*STATED GOAL*:
Could you repeat all of the records below with "dial" swapped for "face" and everything else left as it is? Leave the pictures out of your answer.

+ + + + + + +

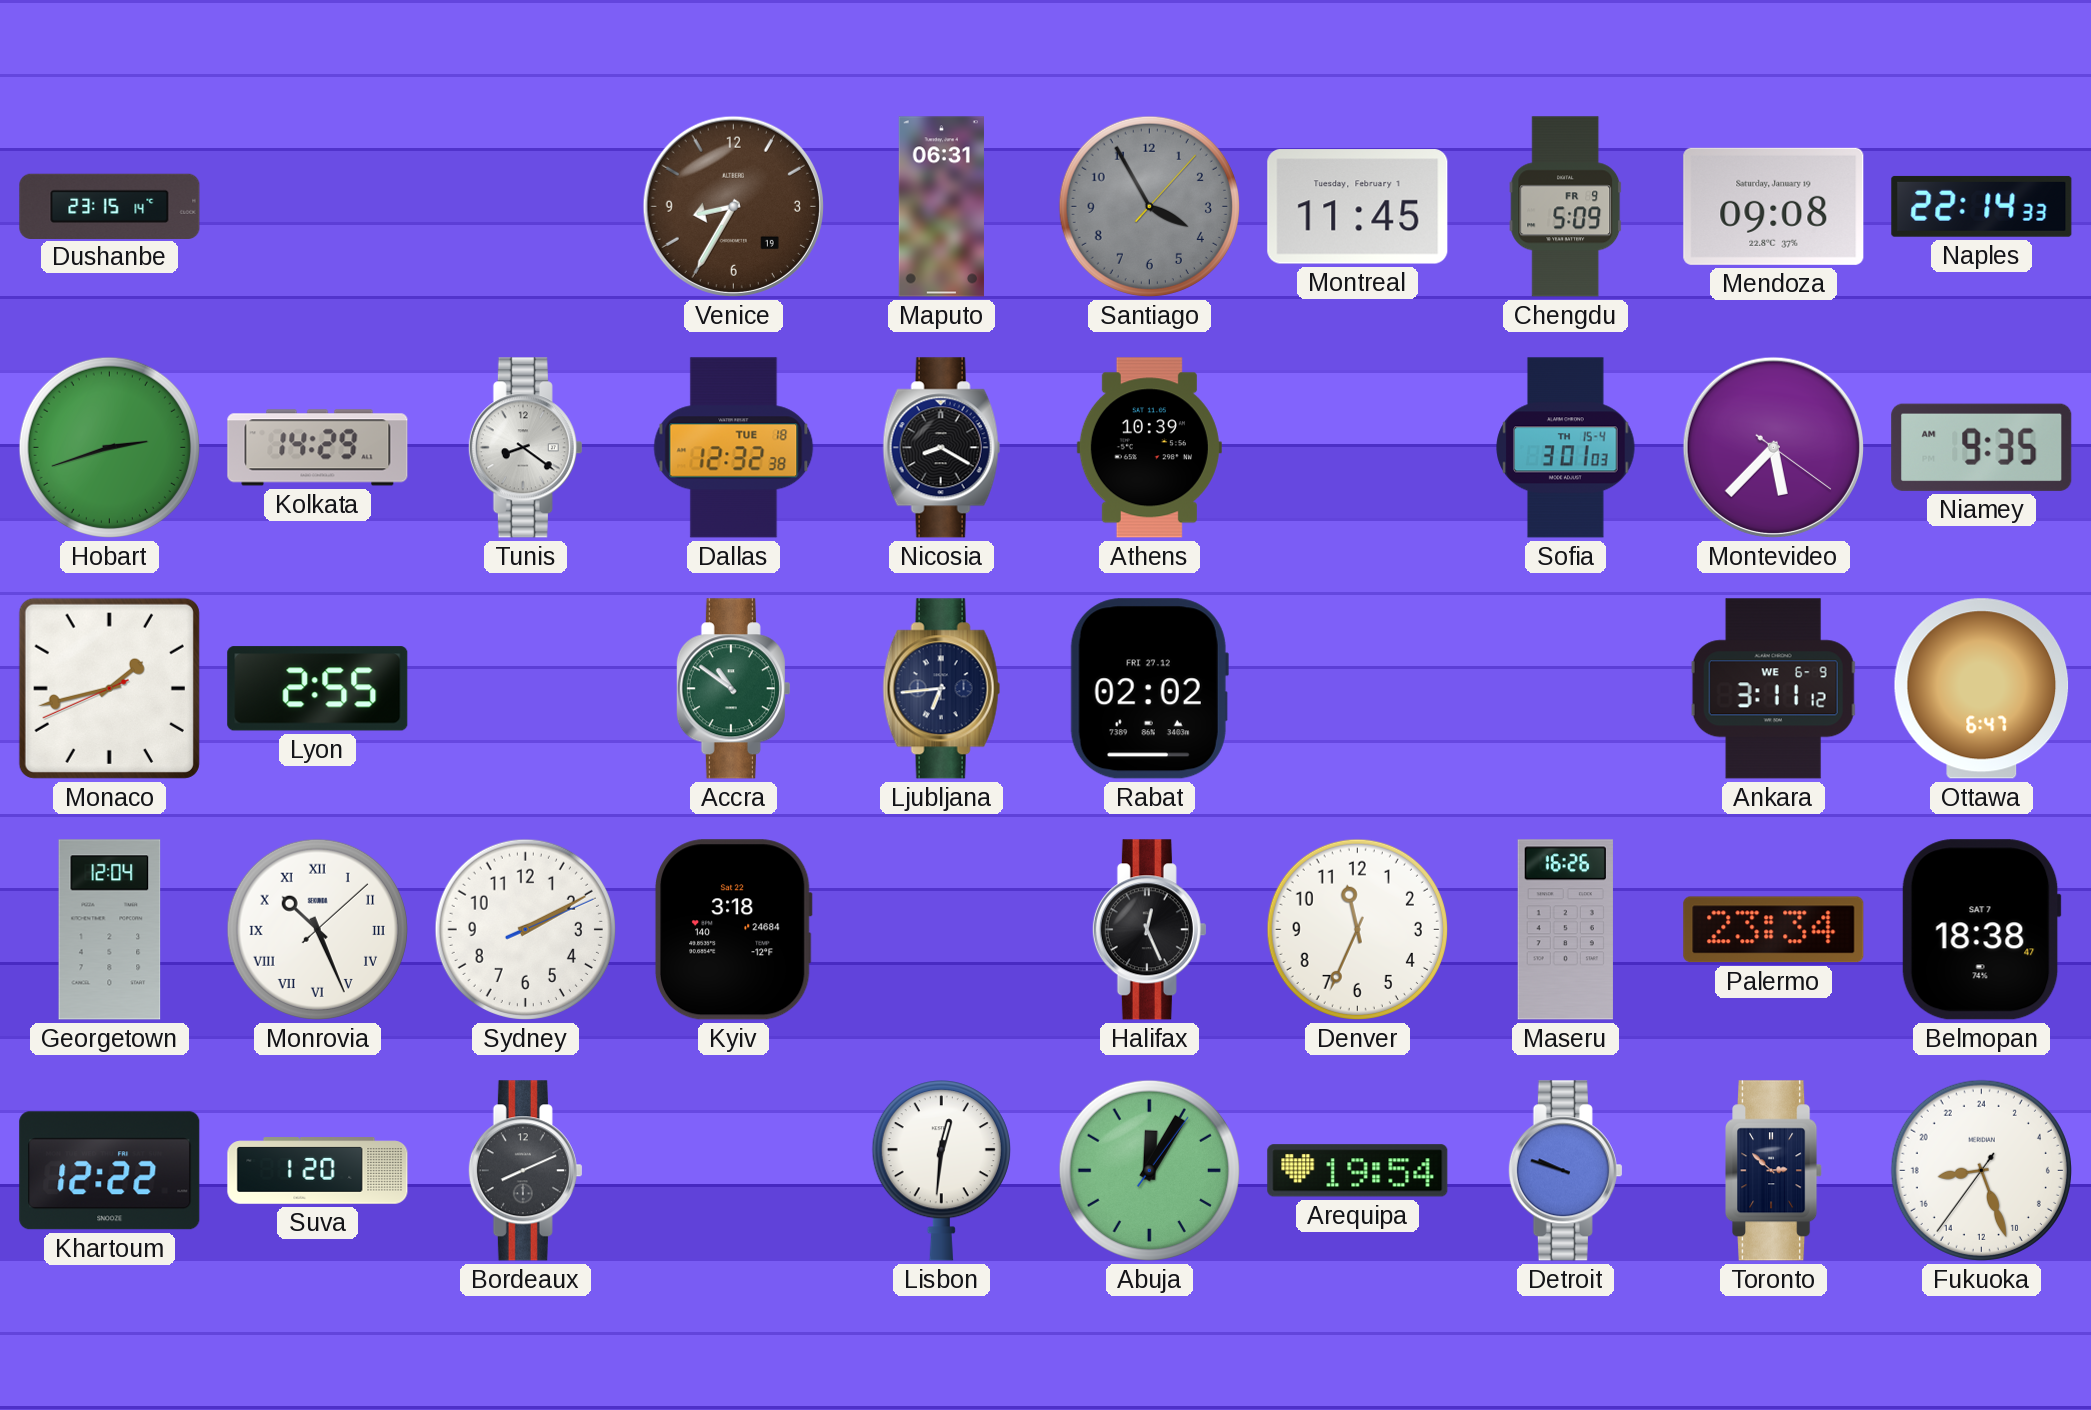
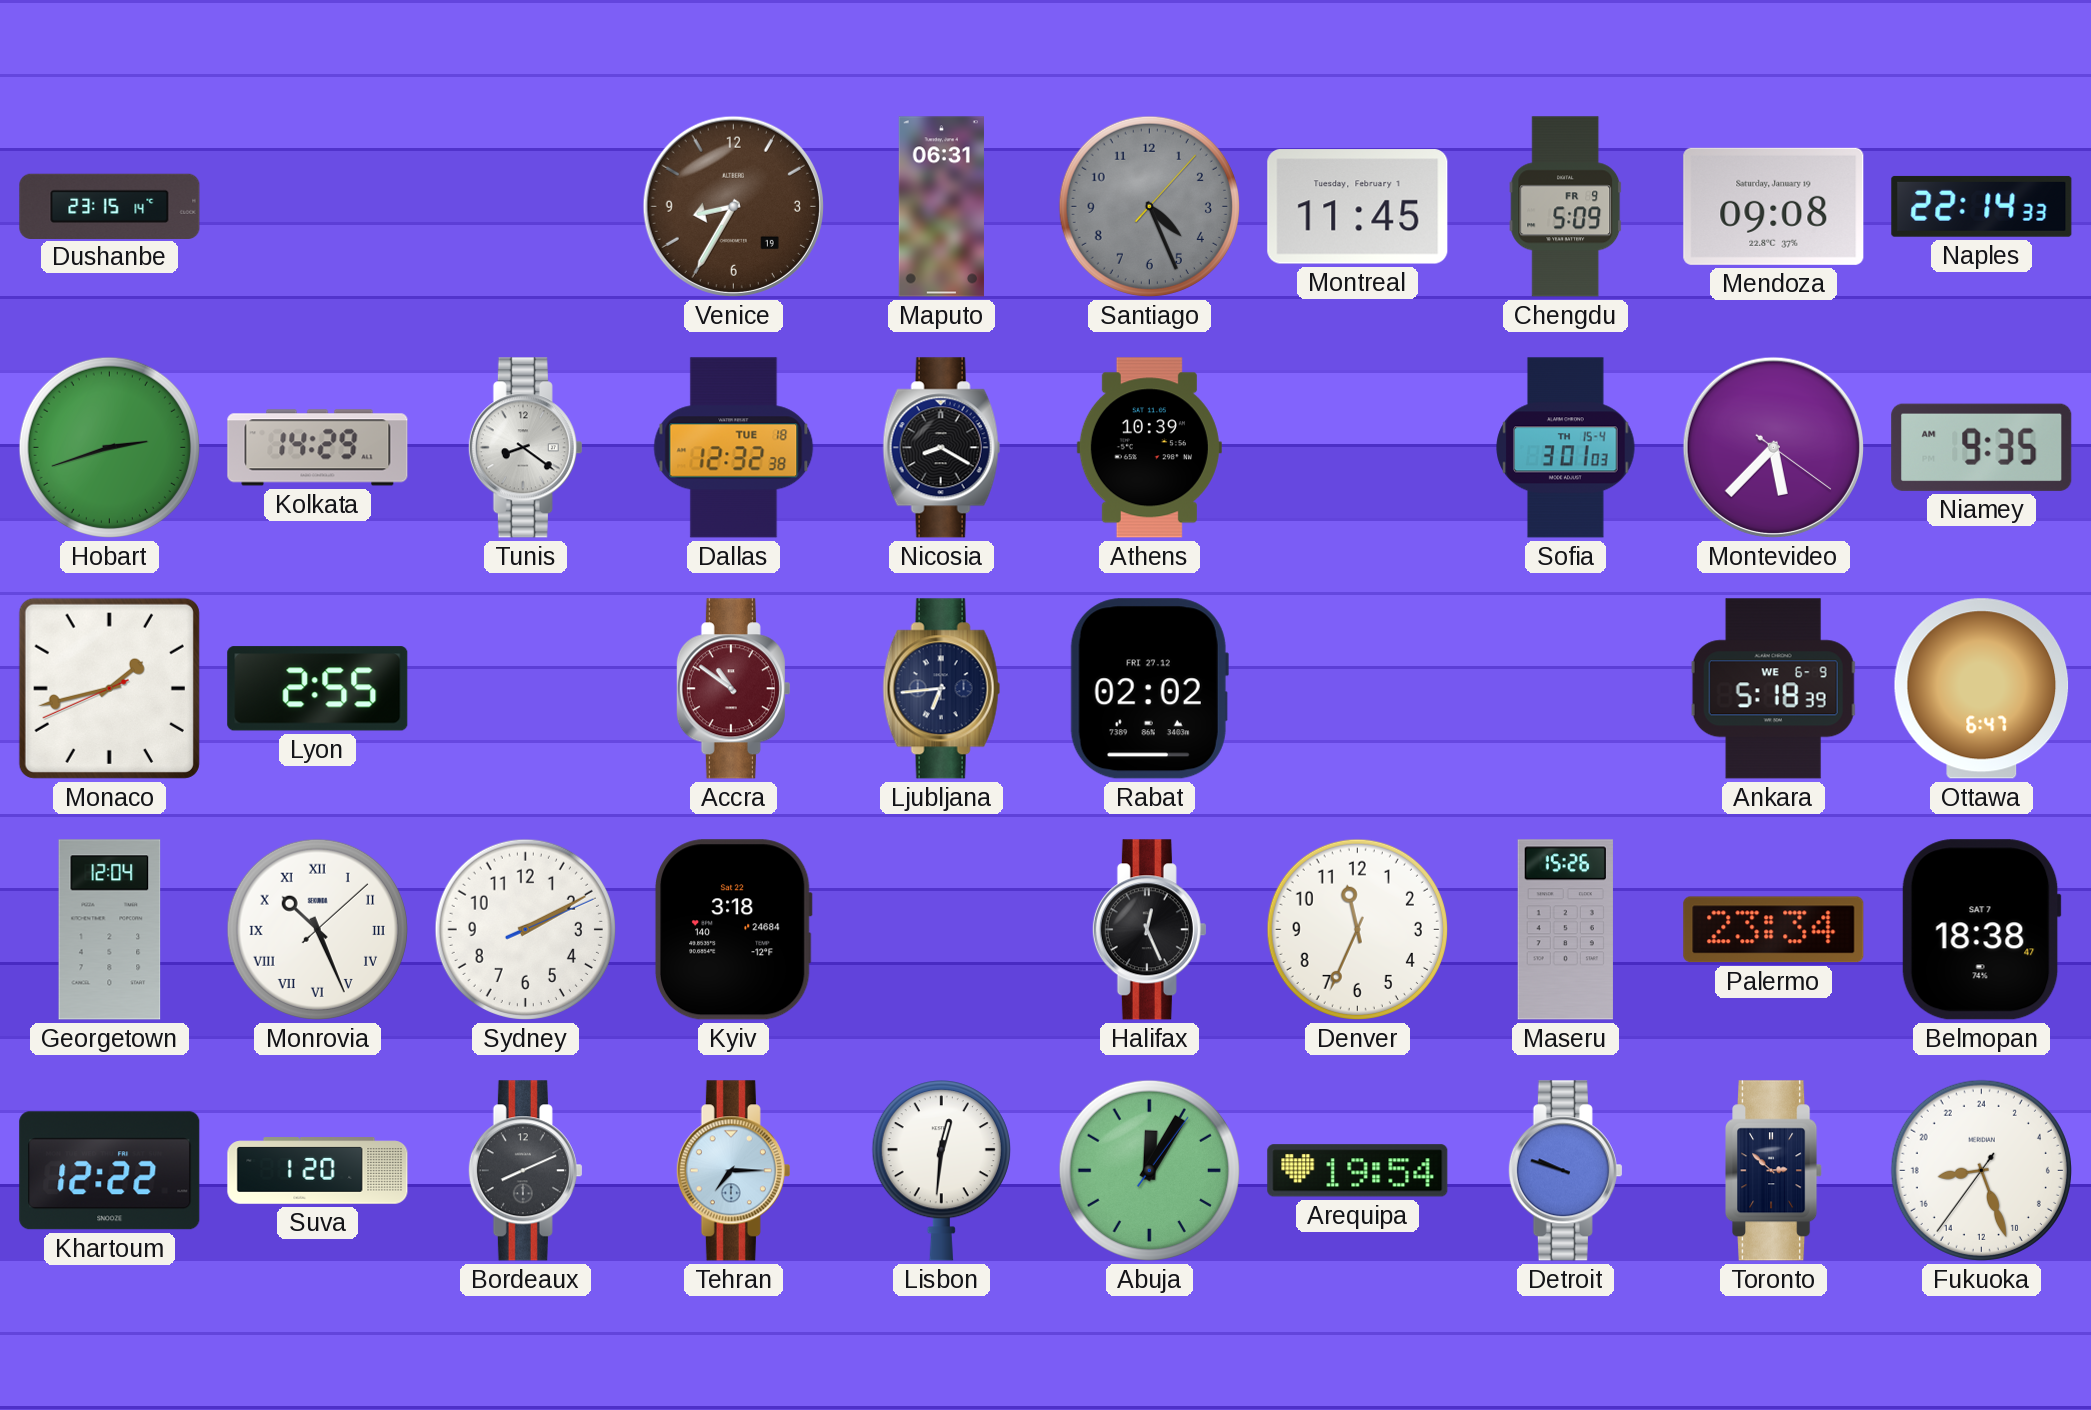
Santiago: 3:55 -> 4:26
Accra dial: green -> burgundy
Ankara: 3:11 -> 5:18
Maseru: 16:26 -> 15:26
Tehran: none -> 7:15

+ + + + + + +

*SOLUTION BELOW*:
Santiago: 3:55 -> 4:26
Accra face: green -> burgundy
Ankara: 3:11 -> 5:18
Maseru: 16:26 -> 15:26
Tehran: none -> 7:15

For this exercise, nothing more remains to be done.